======== RAW DATA

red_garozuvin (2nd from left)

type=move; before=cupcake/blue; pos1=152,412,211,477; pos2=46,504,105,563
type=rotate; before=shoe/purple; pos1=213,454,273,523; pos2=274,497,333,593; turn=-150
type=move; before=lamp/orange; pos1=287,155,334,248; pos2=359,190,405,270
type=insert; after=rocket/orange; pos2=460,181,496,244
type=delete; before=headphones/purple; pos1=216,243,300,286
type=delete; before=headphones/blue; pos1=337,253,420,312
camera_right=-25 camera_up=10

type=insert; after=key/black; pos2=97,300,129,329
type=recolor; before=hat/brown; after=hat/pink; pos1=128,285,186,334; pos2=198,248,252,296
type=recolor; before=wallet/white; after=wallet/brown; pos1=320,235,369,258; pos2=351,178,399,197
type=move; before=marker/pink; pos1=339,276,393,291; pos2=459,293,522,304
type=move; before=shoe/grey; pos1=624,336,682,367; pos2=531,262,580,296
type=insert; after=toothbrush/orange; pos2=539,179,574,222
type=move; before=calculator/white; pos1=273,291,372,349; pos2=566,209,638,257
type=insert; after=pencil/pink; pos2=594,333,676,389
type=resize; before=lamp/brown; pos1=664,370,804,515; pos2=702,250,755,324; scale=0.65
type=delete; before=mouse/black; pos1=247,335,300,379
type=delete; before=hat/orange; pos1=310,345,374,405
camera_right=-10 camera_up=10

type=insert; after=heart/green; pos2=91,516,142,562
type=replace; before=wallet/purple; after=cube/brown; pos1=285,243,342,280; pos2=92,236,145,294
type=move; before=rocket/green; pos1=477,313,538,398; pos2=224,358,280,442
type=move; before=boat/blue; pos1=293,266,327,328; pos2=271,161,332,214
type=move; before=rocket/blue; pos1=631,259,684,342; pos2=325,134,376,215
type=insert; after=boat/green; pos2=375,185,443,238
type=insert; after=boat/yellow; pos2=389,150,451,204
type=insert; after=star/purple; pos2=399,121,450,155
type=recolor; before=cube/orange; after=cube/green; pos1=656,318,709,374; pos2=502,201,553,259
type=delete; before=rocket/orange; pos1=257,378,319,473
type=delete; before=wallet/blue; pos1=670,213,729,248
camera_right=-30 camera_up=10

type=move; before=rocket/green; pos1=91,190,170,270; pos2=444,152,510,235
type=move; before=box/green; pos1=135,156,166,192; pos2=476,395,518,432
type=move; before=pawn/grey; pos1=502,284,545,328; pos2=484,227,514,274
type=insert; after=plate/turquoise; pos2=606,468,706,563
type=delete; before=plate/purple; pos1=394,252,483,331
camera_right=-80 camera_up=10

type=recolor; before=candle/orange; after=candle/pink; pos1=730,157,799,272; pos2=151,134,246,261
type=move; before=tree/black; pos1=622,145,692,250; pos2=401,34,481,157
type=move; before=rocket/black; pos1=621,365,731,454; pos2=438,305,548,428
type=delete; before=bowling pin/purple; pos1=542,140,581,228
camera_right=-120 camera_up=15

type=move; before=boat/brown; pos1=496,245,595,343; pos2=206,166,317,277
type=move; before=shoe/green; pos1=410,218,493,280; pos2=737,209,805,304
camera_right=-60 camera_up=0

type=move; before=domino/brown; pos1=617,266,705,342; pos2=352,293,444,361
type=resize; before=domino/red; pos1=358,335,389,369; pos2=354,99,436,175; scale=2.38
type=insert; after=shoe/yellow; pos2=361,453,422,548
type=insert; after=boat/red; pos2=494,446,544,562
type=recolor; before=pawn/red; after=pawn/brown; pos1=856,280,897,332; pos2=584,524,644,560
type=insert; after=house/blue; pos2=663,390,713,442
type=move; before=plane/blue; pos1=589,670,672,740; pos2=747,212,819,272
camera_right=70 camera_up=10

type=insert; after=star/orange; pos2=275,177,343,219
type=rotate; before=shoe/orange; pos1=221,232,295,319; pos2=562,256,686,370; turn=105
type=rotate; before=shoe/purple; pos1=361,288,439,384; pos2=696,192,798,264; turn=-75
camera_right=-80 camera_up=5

================

**TASK ITEM**. Pull every line with the word "headphones" from the data.

**RESPONSE TO THIS TASK**.
type=delete; before=headphones/purple; pos1=216,243,300,286
type=delete; before=headphones/blue; pos1=337,253,420,312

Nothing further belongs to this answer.